Information supplied Block Start

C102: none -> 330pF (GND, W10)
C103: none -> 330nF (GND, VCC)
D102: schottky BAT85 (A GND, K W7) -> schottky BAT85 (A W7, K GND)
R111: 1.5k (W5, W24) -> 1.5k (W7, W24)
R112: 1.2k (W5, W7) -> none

Information supplied Block End
Information supplied Block Start

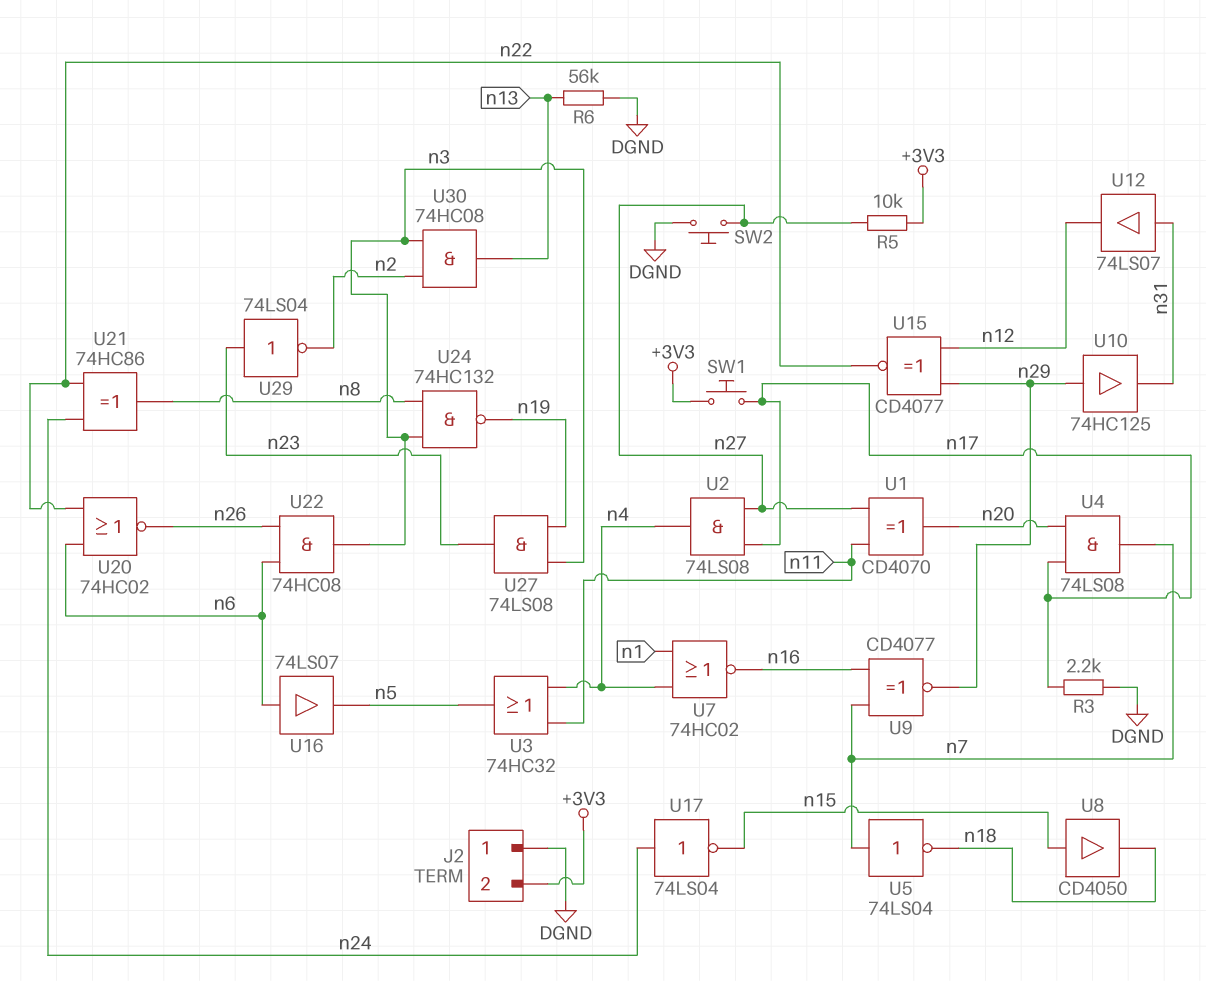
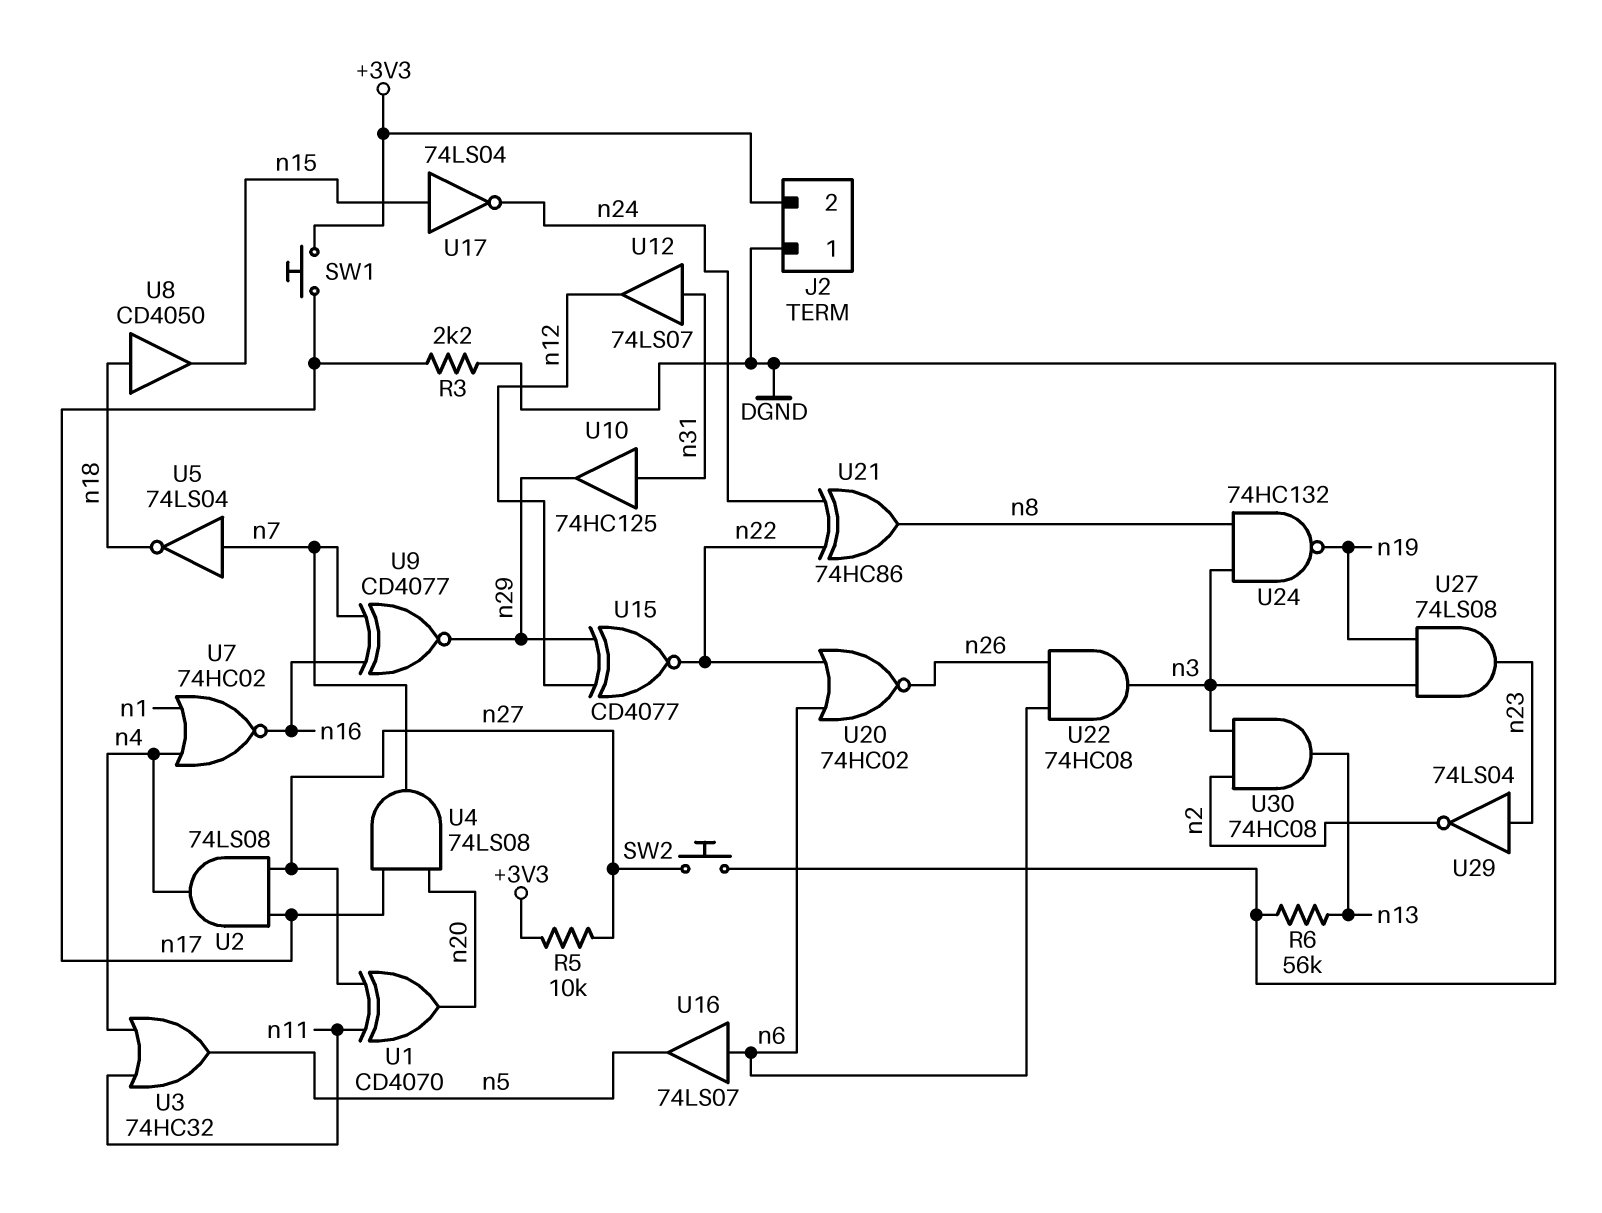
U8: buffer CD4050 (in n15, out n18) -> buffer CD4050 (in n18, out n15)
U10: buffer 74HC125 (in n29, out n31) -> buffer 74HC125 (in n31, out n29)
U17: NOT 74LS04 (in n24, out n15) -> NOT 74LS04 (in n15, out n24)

Information supplied Block End
Information supplied Block Start

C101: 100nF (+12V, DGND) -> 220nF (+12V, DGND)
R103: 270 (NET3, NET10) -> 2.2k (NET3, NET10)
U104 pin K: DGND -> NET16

Information supplied Block End

Task requirements -
Please transcribe only the lines in the records above running from the line that has "D102: schottky BAT85" through the line that has "R112: 1.2k (W5, W7) -> none", both included, exactly as they appear.

Response for this exercise -
D102: schottky BAT85 (A GND, K W7) -> schottky BAT85 (A W7, K GND)
R111: 1.5k (W5, W24) -> 1.5k (W7, W24)
R112: 1.2k (W5, W7) -> none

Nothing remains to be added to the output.